When writing out the entries below, keep only the lines from the line with "green 2x2 brick" to the line with "lime 1x1 cone [100,173,140,250]", both included, exactly as they are, and leave the pictures aside.

**Information:**
____________
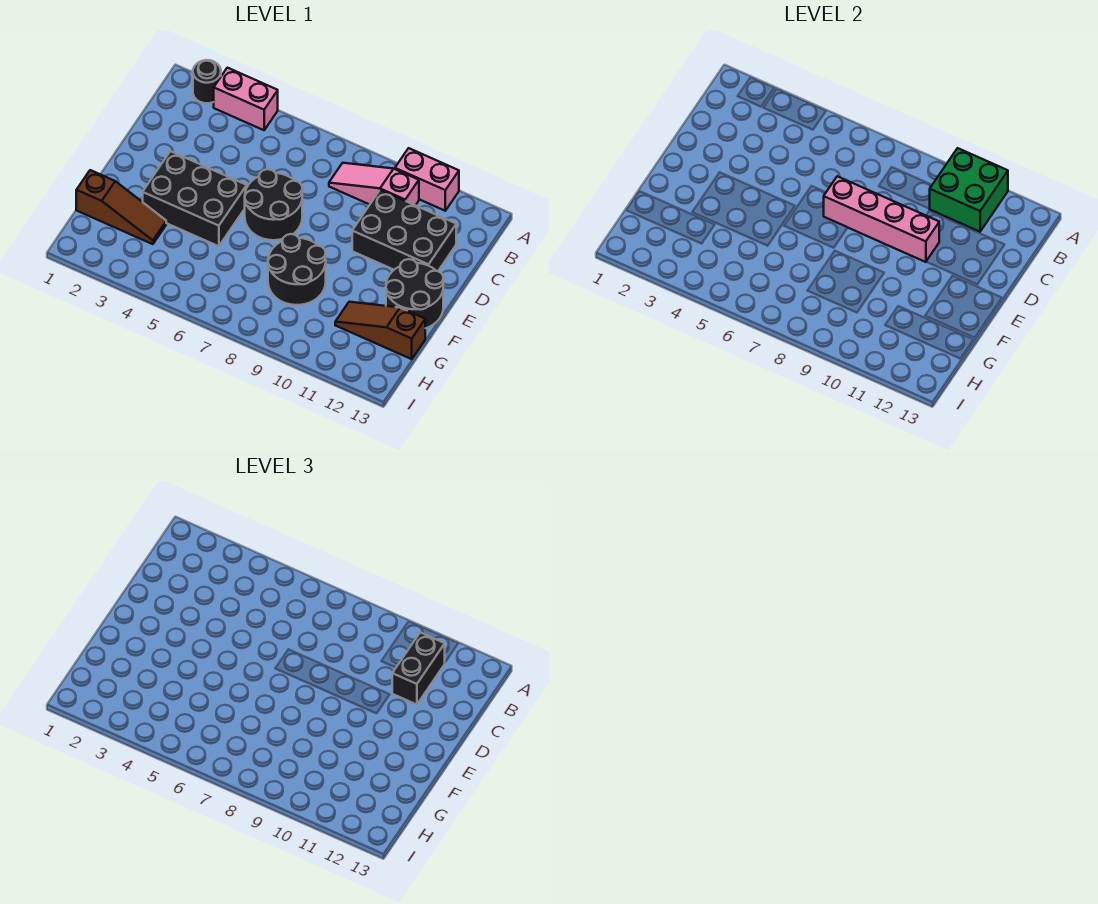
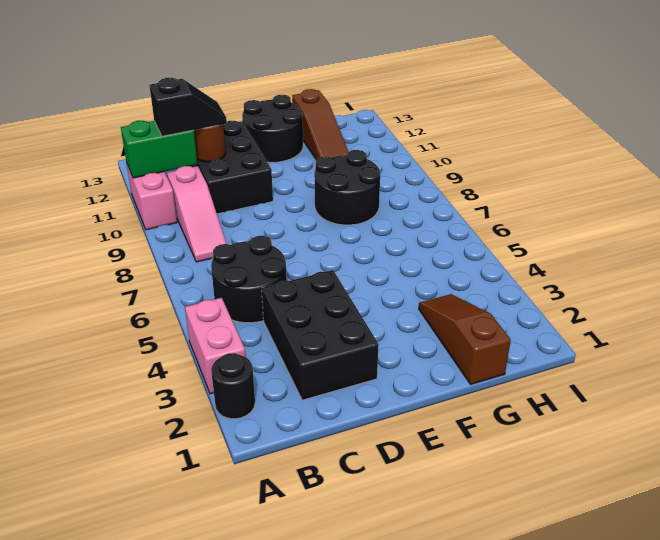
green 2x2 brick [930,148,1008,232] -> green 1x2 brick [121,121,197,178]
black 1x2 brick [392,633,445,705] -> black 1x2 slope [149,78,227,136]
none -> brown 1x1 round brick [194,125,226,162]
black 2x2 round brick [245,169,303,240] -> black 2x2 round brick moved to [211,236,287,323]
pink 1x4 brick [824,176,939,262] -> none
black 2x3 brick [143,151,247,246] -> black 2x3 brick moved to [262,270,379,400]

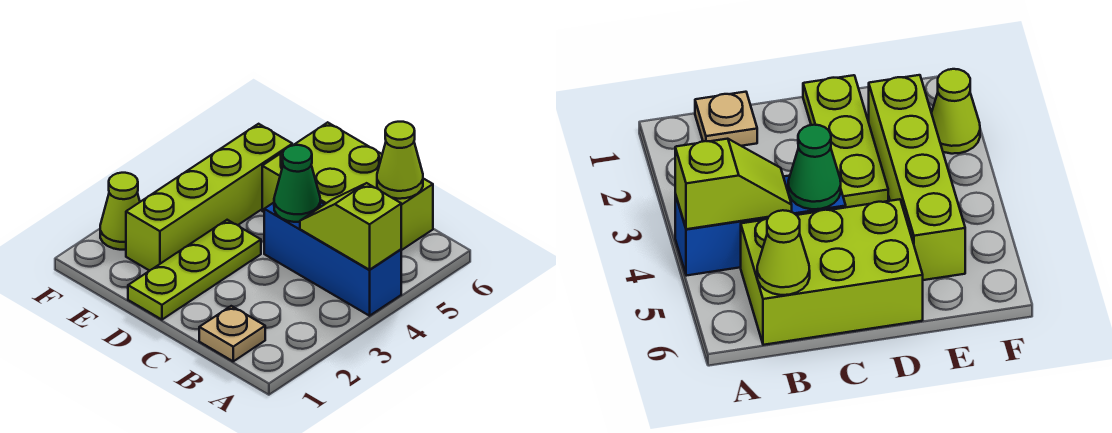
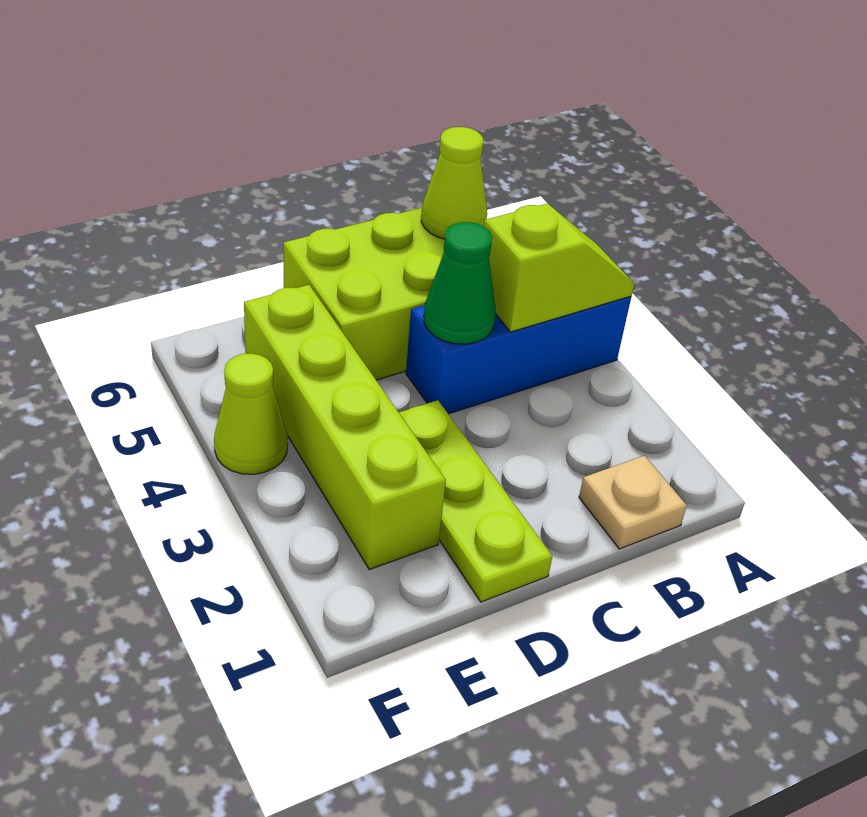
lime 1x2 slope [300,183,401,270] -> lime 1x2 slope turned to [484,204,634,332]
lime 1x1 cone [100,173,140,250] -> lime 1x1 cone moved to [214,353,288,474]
____________
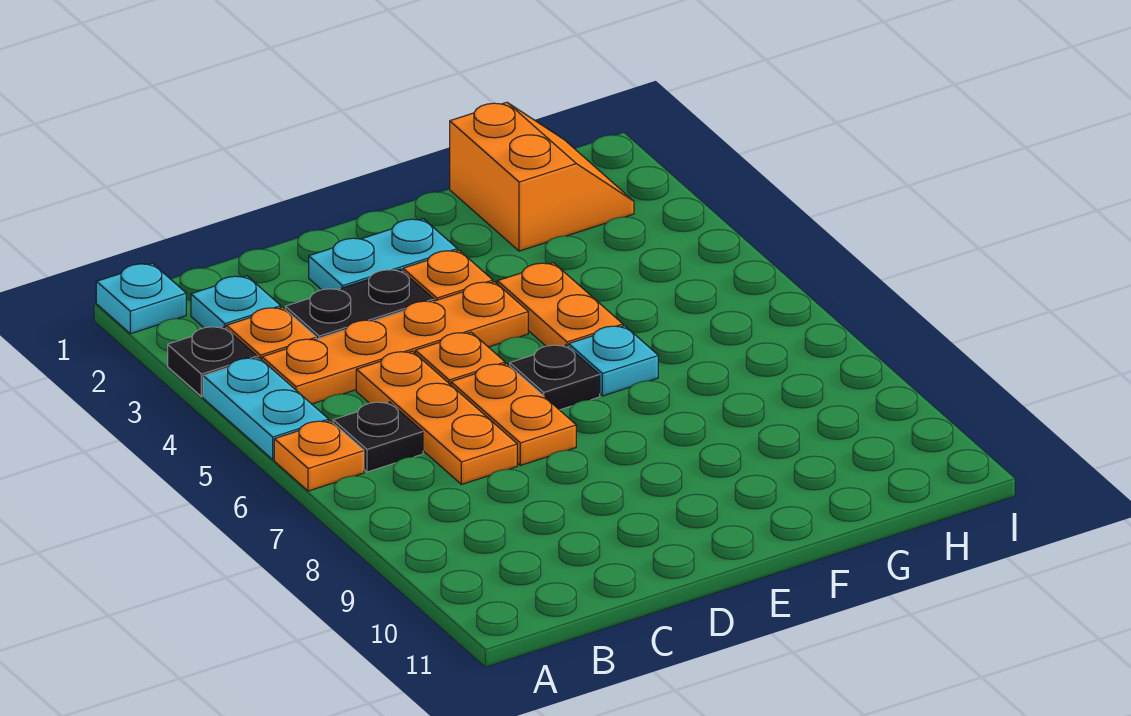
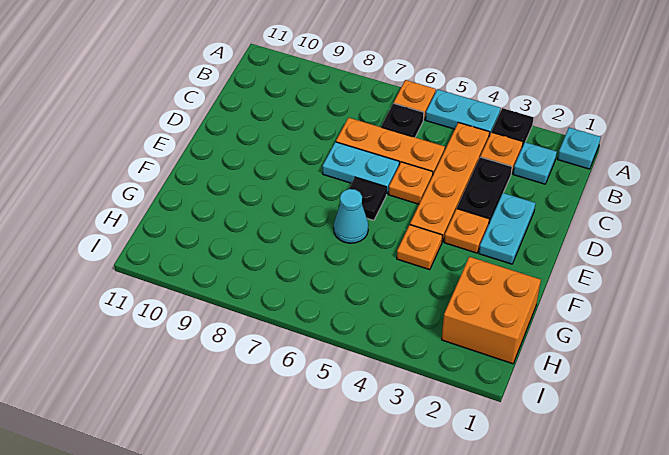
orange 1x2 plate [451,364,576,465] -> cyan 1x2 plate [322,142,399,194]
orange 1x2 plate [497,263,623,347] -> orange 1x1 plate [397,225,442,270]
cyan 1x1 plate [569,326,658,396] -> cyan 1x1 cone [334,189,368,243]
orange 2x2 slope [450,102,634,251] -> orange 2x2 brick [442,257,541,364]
____________
**Task response:**
green 2x2 brick [930,148,1008,232] -> green 1x2 brick [121,121,197,178]
black 1x2 brick [392,633,445,705] -> black 1x2 slope [149,78,227,136]
none -> brown 1x1 round brick [194,125,226,162]
black 2x2 round brick [245,169,303,240] -> black 2x2 round brick moved to [211,236,287,323]
pink 1x4 brick [824,176,939,262] -> none
black 2x3 brick [143,151,247,246] -> black 2x3 brick moved to [262,270,379,400]

lime 1x2 slope [300,183,401,270] -> lime 1x2 slope turned to [484,204,634,332]
lime 1x1 cone [100,173,140,250] -> lime 1x1 cone moved to [214,353,288,474]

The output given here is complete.